What is expected: Could you repeat all of the entries below word for word, apart from the pictures?

Segment Start: Supplied data

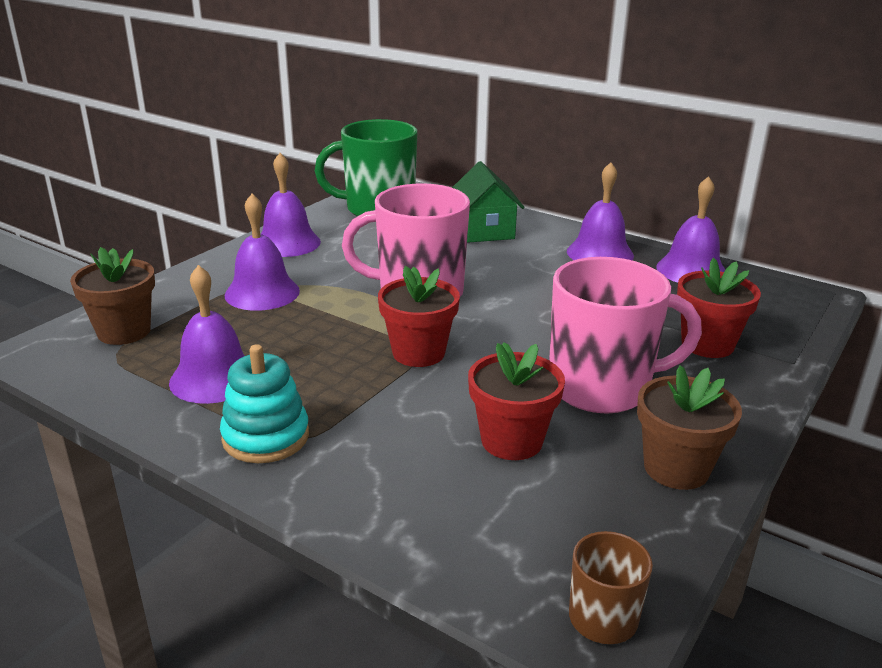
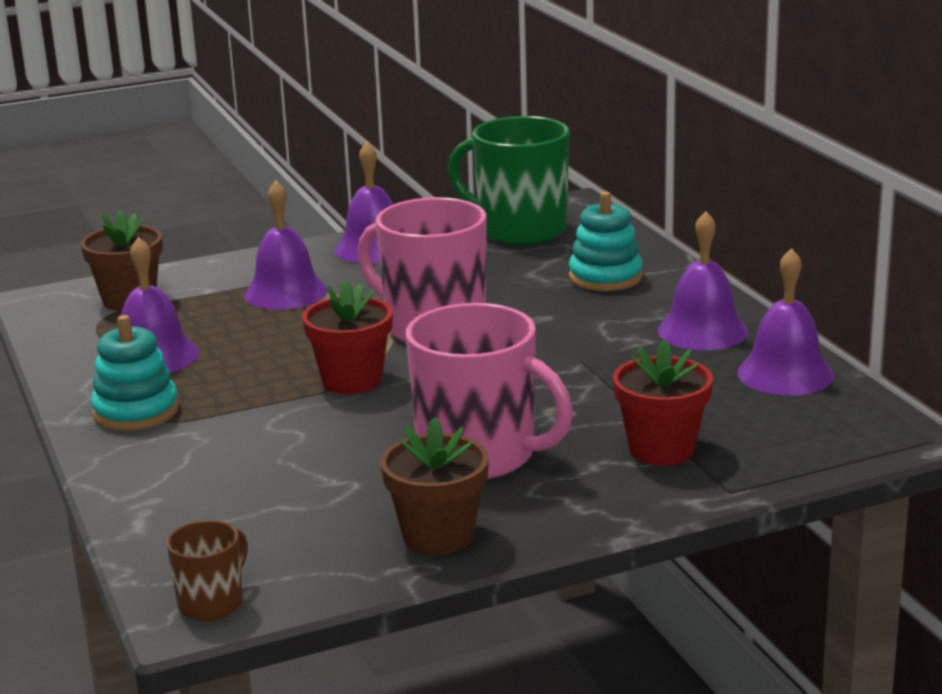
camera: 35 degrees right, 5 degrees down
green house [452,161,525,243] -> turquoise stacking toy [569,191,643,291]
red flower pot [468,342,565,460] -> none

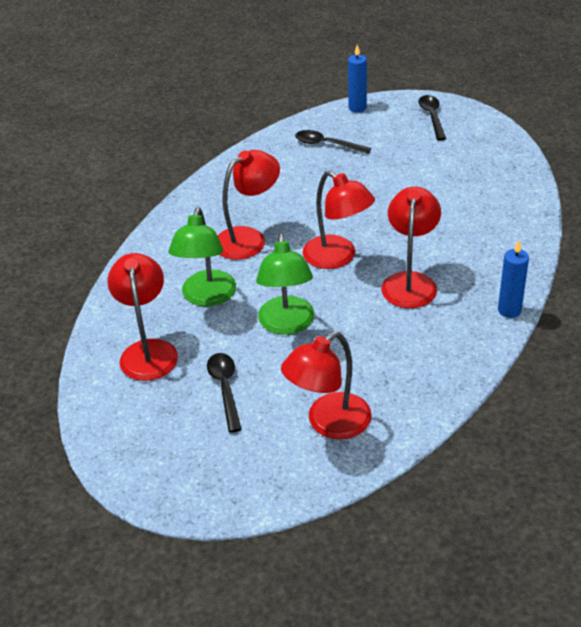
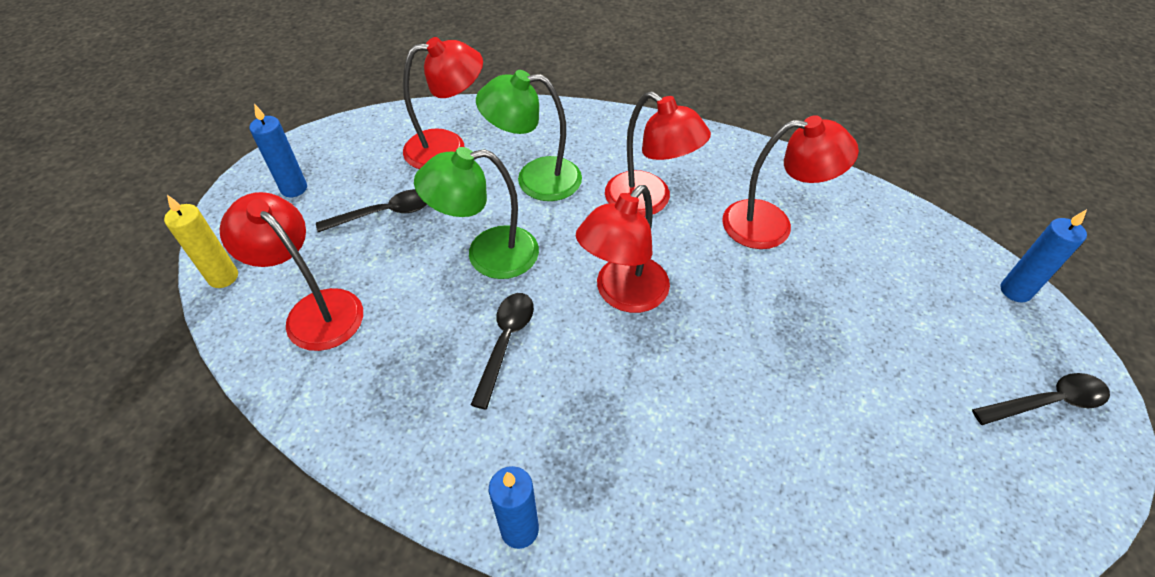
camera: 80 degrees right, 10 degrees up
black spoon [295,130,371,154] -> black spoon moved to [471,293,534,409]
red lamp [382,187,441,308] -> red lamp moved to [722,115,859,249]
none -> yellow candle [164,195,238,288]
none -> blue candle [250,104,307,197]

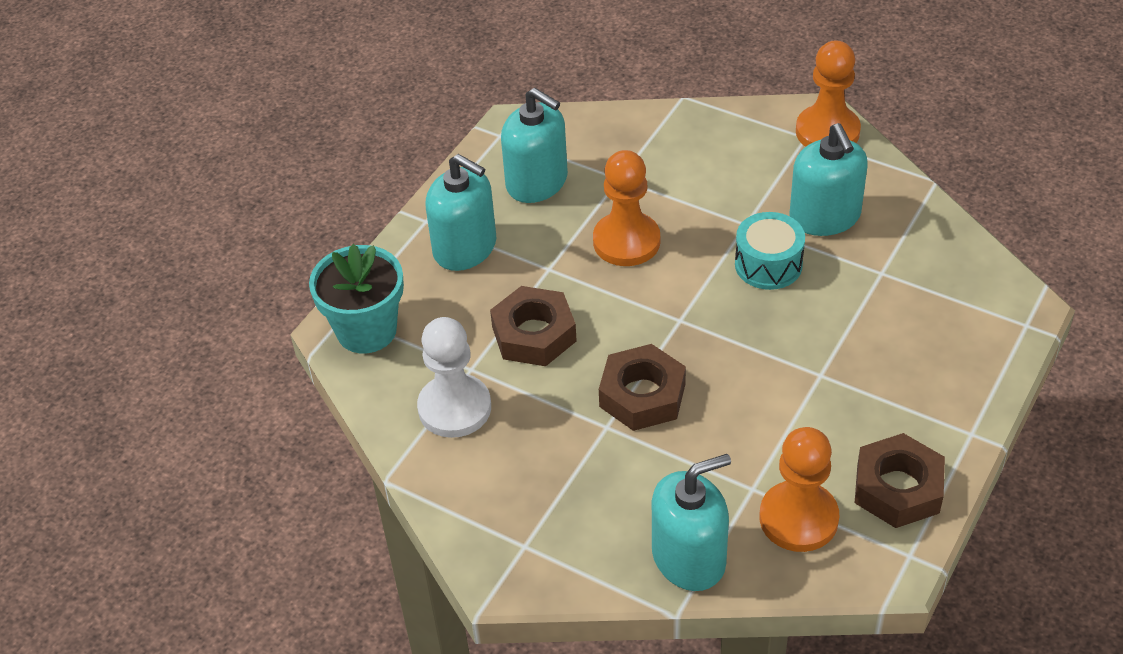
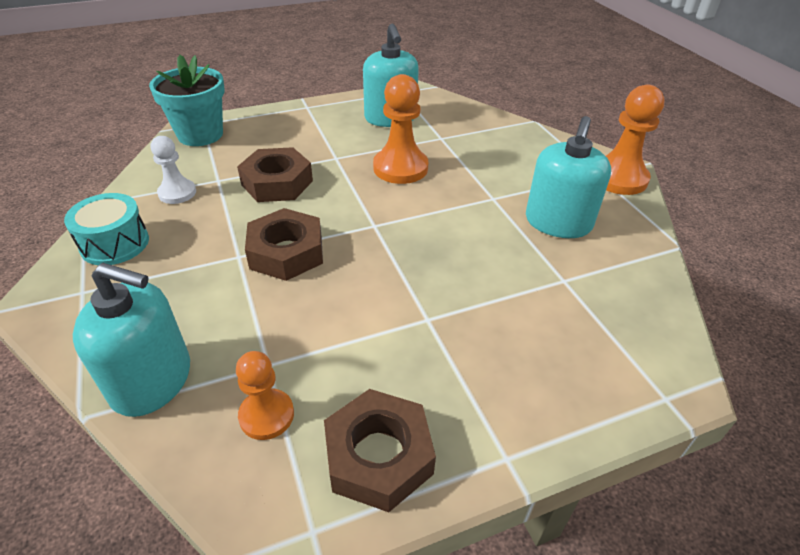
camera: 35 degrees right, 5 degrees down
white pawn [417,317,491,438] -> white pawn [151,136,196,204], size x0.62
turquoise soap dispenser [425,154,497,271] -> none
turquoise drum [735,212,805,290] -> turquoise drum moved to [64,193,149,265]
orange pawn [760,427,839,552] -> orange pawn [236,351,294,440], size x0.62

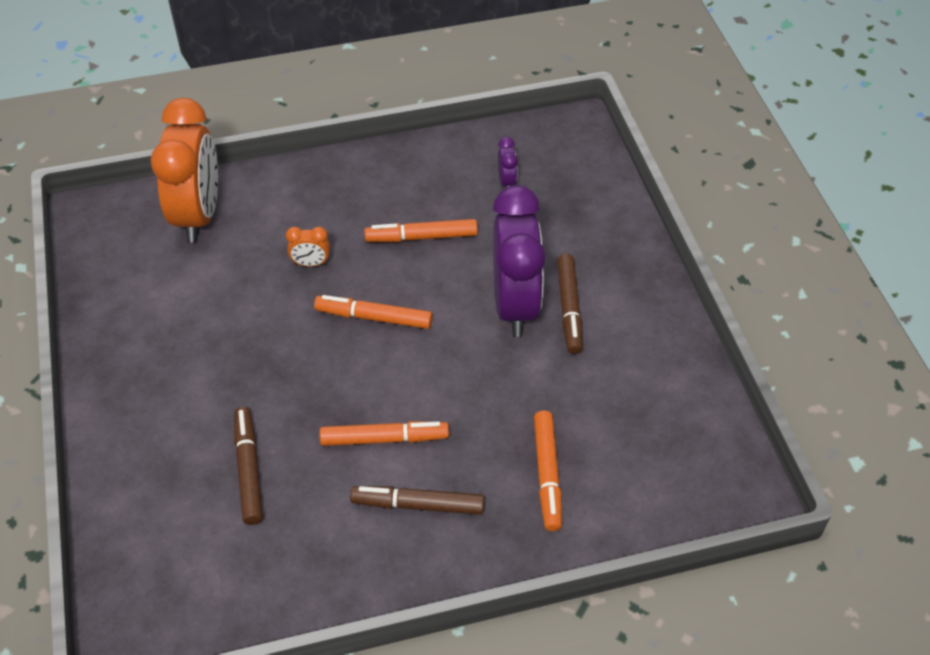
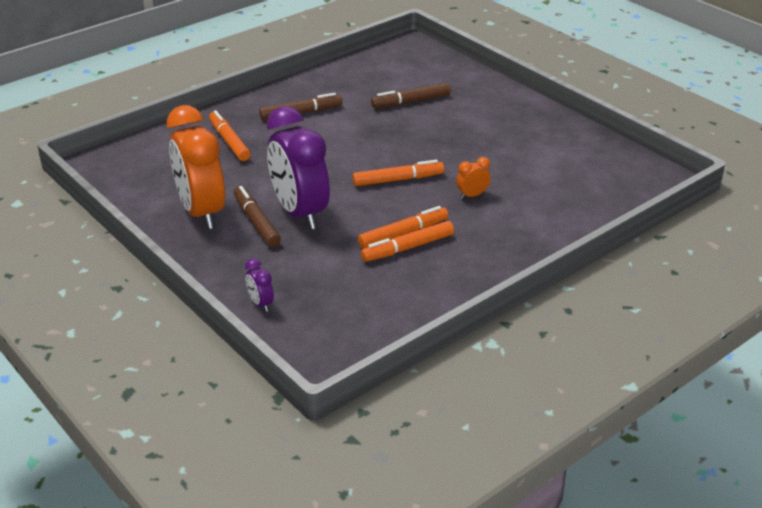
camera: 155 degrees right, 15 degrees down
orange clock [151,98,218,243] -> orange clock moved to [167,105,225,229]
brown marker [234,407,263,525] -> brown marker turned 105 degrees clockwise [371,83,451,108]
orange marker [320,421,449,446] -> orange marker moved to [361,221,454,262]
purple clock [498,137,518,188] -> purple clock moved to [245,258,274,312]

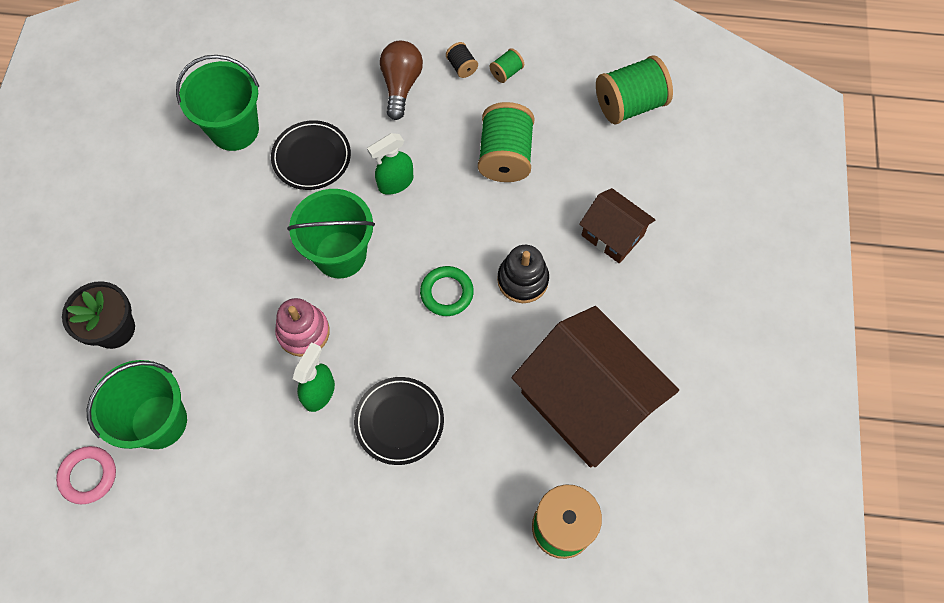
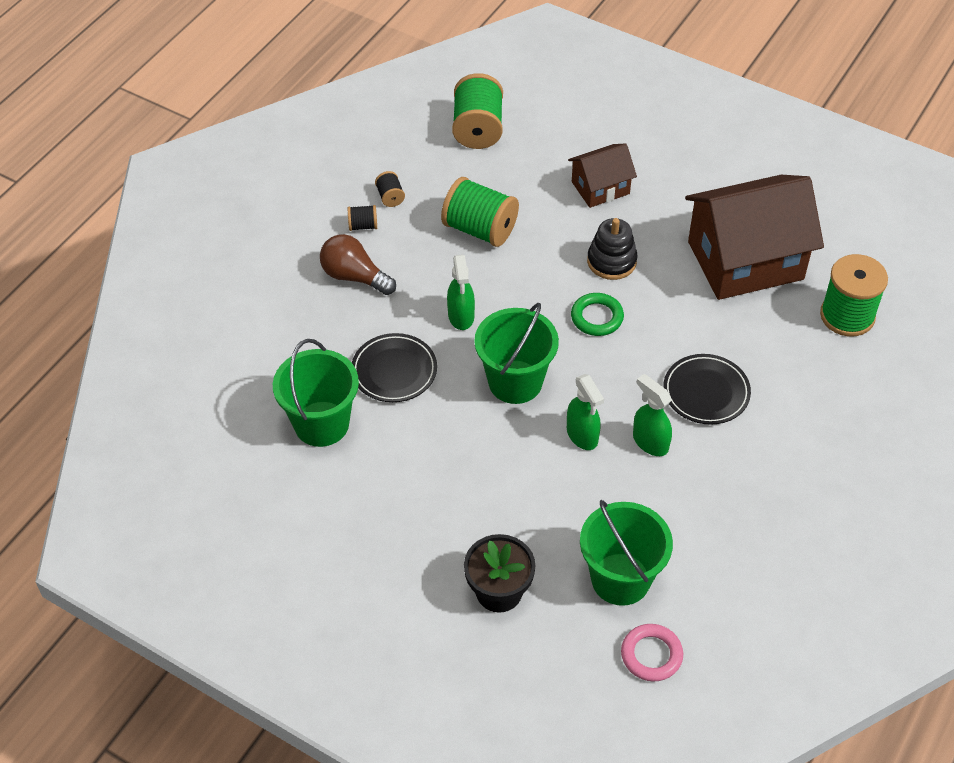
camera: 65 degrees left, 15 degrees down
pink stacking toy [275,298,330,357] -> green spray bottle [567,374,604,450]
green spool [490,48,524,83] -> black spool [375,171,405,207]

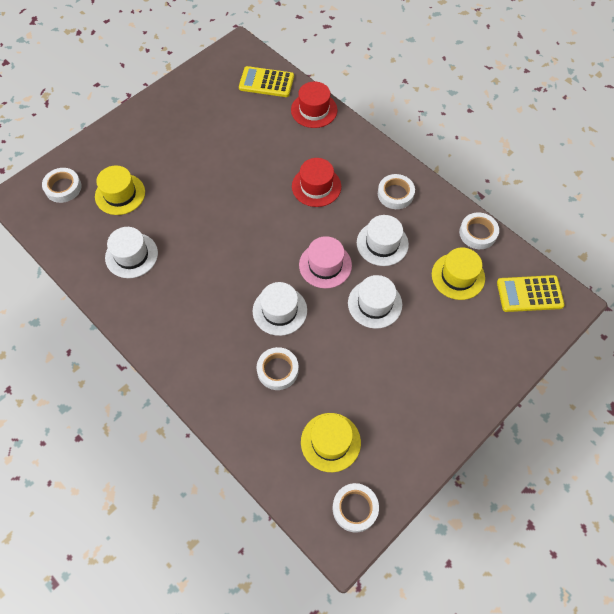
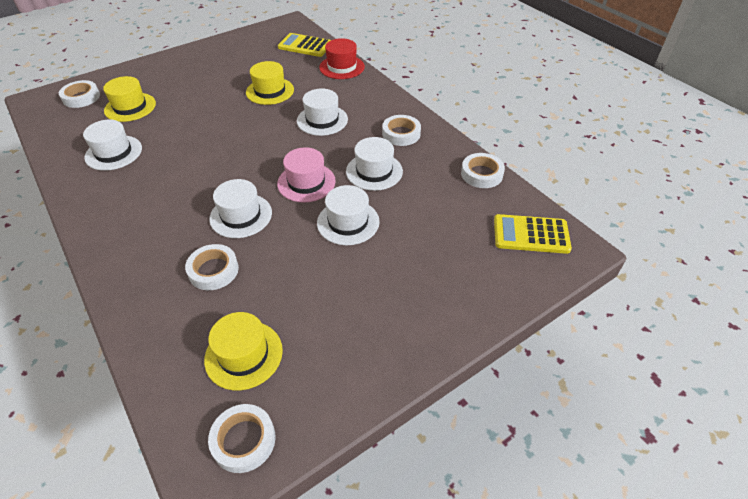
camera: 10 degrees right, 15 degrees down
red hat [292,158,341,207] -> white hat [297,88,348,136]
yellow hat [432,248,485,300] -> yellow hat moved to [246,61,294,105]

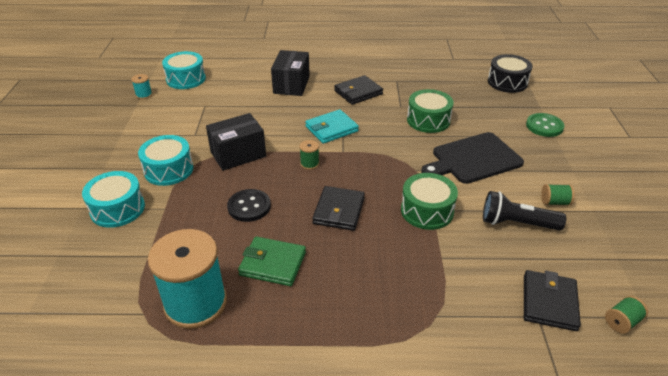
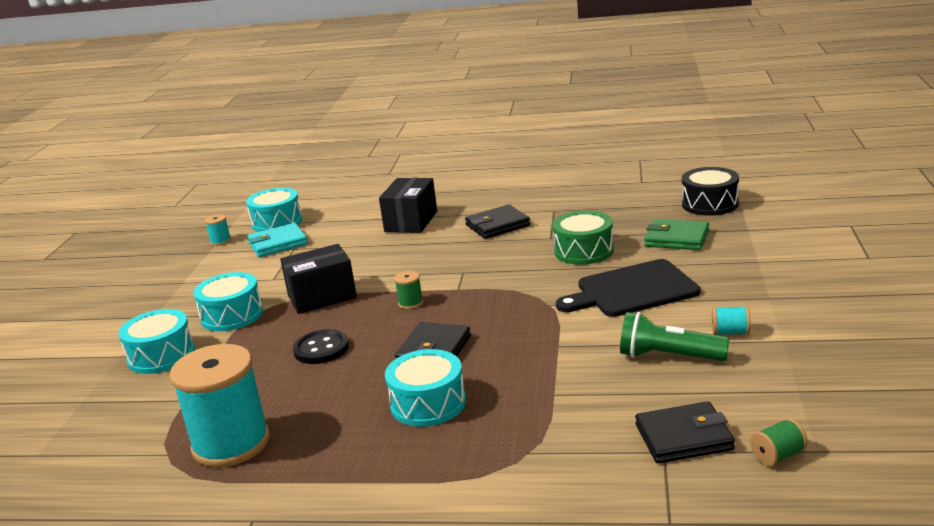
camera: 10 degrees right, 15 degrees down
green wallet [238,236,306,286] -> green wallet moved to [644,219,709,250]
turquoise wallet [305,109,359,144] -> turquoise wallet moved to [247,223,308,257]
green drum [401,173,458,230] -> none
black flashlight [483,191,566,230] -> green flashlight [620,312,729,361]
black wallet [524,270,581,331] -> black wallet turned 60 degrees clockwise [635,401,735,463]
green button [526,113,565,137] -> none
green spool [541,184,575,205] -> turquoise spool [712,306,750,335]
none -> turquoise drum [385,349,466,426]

Segment End: Supplied data

Written reply:
camera: 35 degrees right, 5 degrees down
green house [452,161,525,243] -> turquoise stacking toy [569,191,643,291]
red flower pot [468,342,565,460] -> none

camera: 80 degrees right, 10 degrees up
black spoon [295,130,371,154] -> black spoon moved to [471,293,534,409]
red lamp [382,187,441,308] -> red lamp moved to [722,115,859,249]
none -> yellow candle [164,195,238,288]
none -> blue candle [250,104,307,197]

camera: 35 degrees right, 5 degrees down
white pawn [417,317,491,438] -> white pawn [151,136,196,204], size x0.62
turquoise soap dispenser [425,154,497,271] -> none
turquoise drum [735,212,805,290] -> turquoise drum moved to [64,193,149,265]
orange pawn [760,427,839,552] -> orange pawn [236,351,294,440], size x0.62

camera: 155 degrees right, 15 degrees down
orange clock [151,98,218,243] -> orange clock moved to [167,105,225,229]
brown marker [234,407,263,525] -> brown marker turned 105 degrees clockwise [371,83,451,108]
orange marker [320,421,449,446] -> orange marker moved to [361,221,454,262]
purple clock [498,137,518,188] -> purple clock moved to [245,258,274,312]

camera: 65 degrees left, 15 degrees down
pink stacking toy [275,298,330,357] -> green spray bottle [567,374,604,450]
green spool [490,48,524,83] -> black spool [375,171,405,207]

camera: 10 degrees right, 15 degrees down
red hat [292,158,341,207] -> white hat [297,88,348,136]
yellow hat [432,248,485,300] -> yellow hat moved to [246,61,294,105]

camera: 10 degrees right, 15 degrees down
green wallet [238,236,306,286] -> green wallet moved to [644,219,709,250]
turquoise wallet [305,109,359,144] -> turquoise wallet moved to [247,223,308,257]
green drum [401,173,458,230] -> none
black flashlight [483,191,566,230] -> green flashlight [620,312,729,361]
black wallet [524,270,581,331] -> black wallet turned 60 degrees clockwise [635,401,735,463]
green button [526,113,565,137] -> none
green spool [541,184,575,205] -> turquoise spool [712,306,750,335]
none -> turquoise drum [385,349,466,426]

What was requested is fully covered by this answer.